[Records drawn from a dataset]
════════════════════
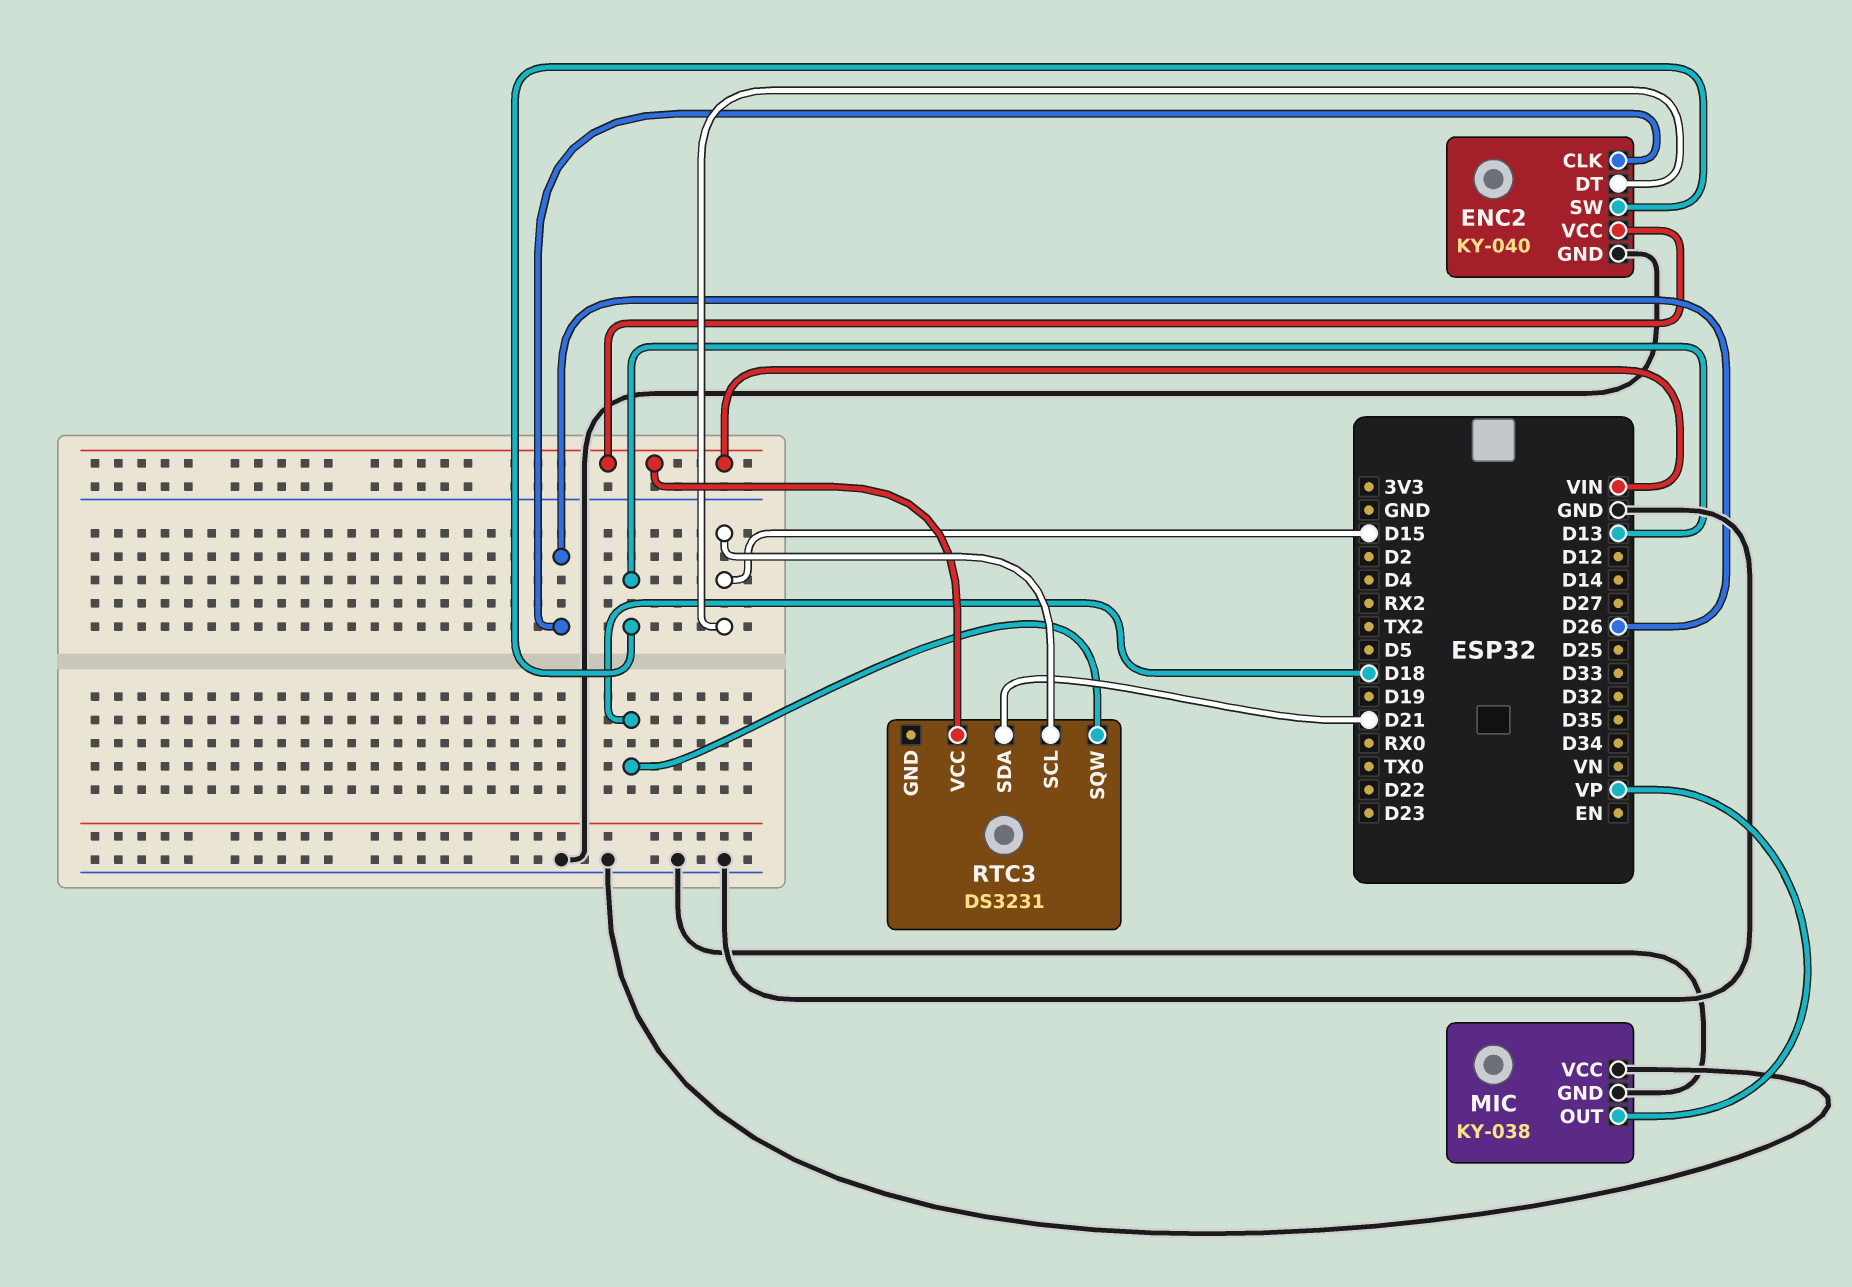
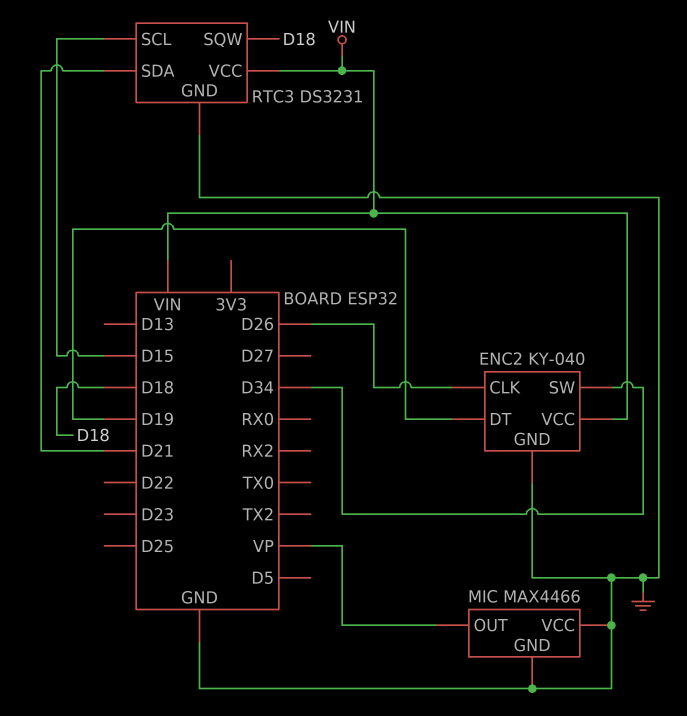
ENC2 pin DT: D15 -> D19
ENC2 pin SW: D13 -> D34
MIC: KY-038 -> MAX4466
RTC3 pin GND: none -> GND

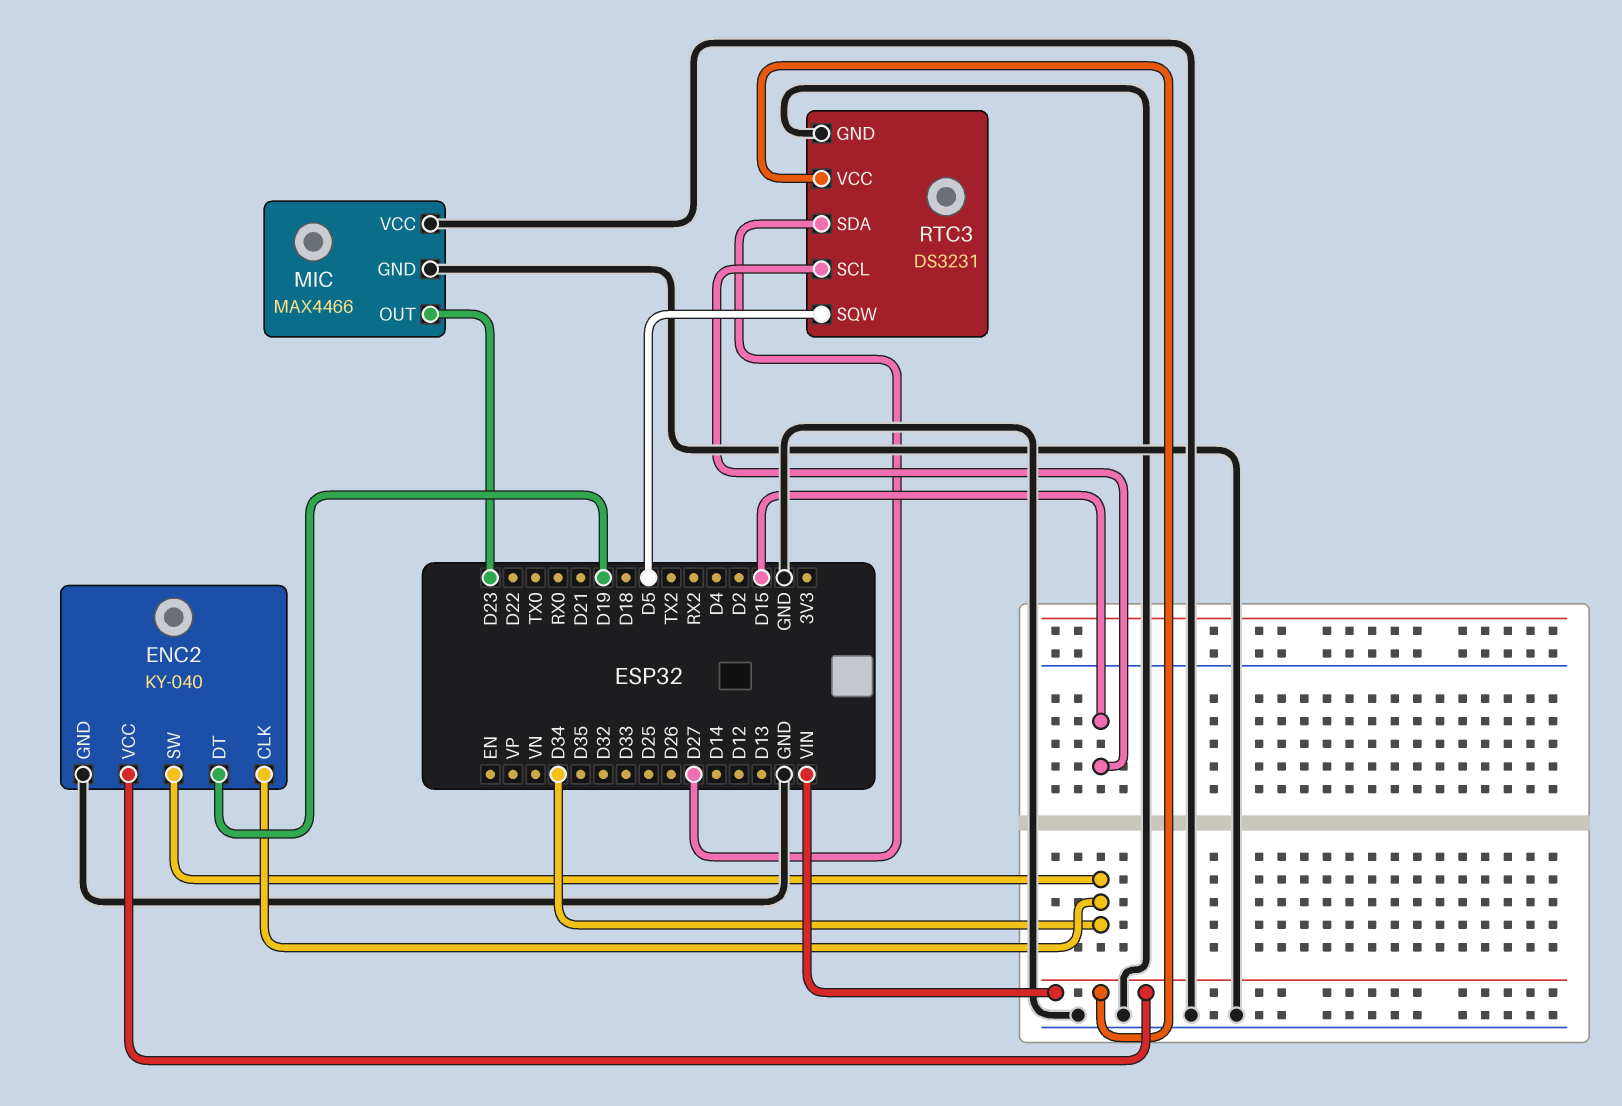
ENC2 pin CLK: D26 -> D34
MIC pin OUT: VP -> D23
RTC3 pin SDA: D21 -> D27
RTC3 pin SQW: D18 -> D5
════════════════════
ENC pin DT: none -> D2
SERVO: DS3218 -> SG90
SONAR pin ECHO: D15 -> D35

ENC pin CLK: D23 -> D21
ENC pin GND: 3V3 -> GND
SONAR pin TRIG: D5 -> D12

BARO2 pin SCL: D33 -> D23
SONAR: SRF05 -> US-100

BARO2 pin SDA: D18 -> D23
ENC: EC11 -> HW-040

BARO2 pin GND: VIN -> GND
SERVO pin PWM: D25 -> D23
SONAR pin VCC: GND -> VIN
════════════════════
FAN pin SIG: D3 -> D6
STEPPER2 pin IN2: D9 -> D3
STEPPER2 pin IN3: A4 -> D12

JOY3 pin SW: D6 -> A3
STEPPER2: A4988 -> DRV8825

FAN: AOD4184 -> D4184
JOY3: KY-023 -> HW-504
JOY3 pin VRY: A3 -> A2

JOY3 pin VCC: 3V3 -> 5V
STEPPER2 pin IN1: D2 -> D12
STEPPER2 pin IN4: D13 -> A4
════════════════════
__WHAT THIS TASK INVOLVES__: Extract every line from the records above that contains the word "SONAR".

__REPLY__:
SONAR pin ECHO: D15 -> D35
SONAR pin TRIG: D5 -> D12
SONAR: SRF05 -> US-100
SONAR pin VCC: GND -> VIN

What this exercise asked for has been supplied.